▶ _WORK TASK_
Please take the records that follow and repeat exactly the lines starting with the line with "R1: 1.5k (+3V3, X0) -> 33k (+3V3, X0)" and going on through the line with "R16: 510 (NET5, NET14) -> none".

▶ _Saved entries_
<<<<

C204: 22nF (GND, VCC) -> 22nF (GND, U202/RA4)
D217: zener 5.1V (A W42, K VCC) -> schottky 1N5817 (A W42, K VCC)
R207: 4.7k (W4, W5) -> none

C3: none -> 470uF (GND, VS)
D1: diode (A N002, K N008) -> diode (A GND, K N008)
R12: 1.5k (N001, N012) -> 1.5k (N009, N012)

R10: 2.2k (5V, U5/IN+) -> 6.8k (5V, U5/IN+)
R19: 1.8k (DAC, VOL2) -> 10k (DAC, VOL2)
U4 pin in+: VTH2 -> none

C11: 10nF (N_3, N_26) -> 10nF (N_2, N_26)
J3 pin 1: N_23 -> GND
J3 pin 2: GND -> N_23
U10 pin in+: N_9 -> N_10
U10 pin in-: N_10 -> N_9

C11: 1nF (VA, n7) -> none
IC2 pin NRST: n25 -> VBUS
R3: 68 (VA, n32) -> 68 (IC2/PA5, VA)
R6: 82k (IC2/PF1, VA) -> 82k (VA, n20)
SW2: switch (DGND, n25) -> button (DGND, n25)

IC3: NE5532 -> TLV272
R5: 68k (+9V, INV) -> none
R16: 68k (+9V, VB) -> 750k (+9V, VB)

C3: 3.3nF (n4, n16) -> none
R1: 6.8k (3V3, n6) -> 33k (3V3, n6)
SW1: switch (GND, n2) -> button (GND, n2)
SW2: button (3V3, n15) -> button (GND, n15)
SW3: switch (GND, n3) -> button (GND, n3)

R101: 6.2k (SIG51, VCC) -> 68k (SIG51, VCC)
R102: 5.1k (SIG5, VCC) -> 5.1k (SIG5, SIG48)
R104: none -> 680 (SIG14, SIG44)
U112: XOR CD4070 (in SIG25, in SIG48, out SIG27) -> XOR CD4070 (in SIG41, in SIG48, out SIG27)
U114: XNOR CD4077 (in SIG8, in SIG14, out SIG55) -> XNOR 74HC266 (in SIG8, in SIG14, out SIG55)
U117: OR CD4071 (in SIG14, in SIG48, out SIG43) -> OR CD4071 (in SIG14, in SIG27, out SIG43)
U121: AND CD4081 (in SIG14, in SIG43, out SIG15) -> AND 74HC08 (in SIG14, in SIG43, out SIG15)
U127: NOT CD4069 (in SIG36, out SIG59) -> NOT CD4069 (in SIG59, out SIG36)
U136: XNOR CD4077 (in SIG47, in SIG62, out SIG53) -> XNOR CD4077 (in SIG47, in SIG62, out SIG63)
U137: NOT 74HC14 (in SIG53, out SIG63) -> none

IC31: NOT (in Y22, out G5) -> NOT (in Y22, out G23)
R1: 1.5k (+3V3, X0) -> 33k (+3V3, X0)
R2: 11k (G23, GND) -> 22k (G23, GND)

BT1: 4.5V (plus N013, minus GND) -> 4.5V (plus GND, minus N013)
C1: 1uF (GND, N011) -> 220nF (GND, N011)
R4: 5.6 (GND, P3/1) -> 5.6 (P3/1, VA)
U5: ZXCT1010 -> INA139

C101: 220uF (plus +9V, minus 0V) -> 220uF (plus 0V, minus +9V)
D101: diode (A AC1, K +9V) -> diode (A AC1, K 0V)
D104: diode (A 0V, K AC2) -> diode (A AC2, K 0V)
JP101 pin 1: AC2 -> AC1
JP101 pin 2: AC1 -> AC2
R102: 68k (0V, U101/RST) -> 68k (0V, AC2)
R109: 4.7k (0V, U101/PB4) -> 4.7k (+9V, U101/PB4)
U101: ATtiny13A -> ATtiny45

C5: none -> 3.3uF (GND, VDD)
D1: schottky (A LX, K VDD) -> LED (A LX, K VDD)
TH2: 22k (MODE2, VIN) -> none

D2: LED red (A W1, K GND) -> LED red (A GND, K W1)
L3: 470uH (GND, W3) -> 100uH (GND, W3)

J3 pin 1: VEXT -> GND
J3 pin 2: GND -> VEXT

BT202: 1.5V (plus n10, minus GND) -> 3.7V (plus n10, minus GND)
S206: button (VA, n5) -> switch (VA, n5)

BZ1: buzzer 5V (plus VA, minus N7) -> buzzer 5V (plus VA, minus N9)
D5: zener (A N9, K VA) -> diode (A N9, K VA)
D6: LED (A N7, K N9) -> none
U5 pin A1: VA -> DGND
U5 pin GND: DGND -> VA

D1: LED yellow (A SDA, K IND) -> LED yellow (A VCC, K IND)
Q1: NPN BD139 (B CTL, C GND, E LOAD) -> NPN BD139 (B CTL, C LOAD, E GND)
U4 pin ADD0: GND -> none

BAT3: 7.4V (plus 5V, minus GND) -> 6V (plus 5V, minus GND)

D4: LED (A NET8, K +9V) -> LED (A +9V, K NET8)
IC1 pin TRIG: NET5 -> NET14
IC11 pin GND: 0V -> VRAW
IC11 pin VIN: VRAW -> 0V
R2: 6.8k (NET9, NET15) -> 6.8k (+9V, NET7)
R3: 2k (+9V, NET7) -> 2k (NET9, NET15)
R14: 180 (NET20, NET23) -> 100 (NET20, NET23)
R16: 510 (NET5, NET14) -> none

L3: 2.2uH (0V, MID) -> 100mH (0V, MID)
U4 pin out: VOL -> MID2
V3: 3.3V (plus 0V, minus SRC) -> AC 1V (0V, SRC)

>>>>

▶ _ANSWER BELOW_
R1: 1.5k (+3V3, X0) -> 33k (+3V3, X0)
R2: 11k (G23, GND) -> 22k (G23, GND)

BT1: 4.5V (plus N013, minus GND) -> 4.5V (plus GND, minus N013)
C1: 1uF (GND, N011) -> 220nF (GND, N011)
R4: 5.6 (GND, P3/1) -> 5.6 (P3/1, VA)
U5: ZXCT1010 -> INA139

C101: 220uF (plus +9V, minus 0V) -> 220uF (plus 0V, minus +9V)
D101: diode (A AC1, K +9V) -> diode (A AC1, K 0V)
D104: diode (A 0V, K AC2) -> diode (A AC2, K 0V)
JP101 pin 1: AC2 -> AC1
JP101 pin 2: AC1 -> AC2
R102: 68k (0V, U101/RST) -> 68k (0V, AC2)
R109: 4.7k (0V, U101/PB4) -> 4.7k (+9V, U101/PB4)
U101: ATtiny13A -> ATtiny45

C5: none -> 3.3uF (GND, VDD)
D1: schottky (A LX, K VDD) -> LED (A LX, K VDD)
TH2: 22k (MODE2, VIN) -> none

D2: LED red (A W1, K GND) -> LED red (A GND, K W1)
L3: 470uH (GND, W3) -> 100uH (GND, W3)

J3 pin 1: VEXT -> GND
J3 pin 2: GND -> VEXT

BT202: 1.5V (plus n10, minus GND) -> 3.7V (plus n10, minus GND)
S206: button (VA, n5) -> switch (VA, n5)

BZ1: buzzer 5V (plus VA, minus N7) -> buzzer 5V (plus VA, minus N9)
D5: zener (A N9, K VA) -> diode (A N9, K VA)
D6: LED (A N7, K N9) -> none
U5 pin A1: VA -> DGND
U5 pin GND: DGND -> VA

D1: LED yellow (A SDA, K IND) -> LED yellow (A VCC, K IND)
Q1: NPN BD139 (B CTL, C GND, E LOAD) -> NPN BD139 (B CTL, C LOAD, E GND)
U4 pin ADD0: GND -> none

BAT3: 7.4V (plus 5V, minus GND) -> 6V (plus 5V, minus GND)

D4: LED (A NET8, K +9V) -> LED (A +9V, K NET8)
IC1 pin TRIG: NET5 -> NET14
IC11 pin GND: 0V -> VRAW
IC11 pin VIN: VRAW -> 0V
R2: 6.8k (NET9, NET15) -> 6.8k (+9V, NET7)
R3: 2k (+9V, NET7) -> 2k (NET9, NET15)
R14: 180 (NET20, NET23) -> 100 (NET20, NET23)
R16: 510 (NET5, NET14) -> none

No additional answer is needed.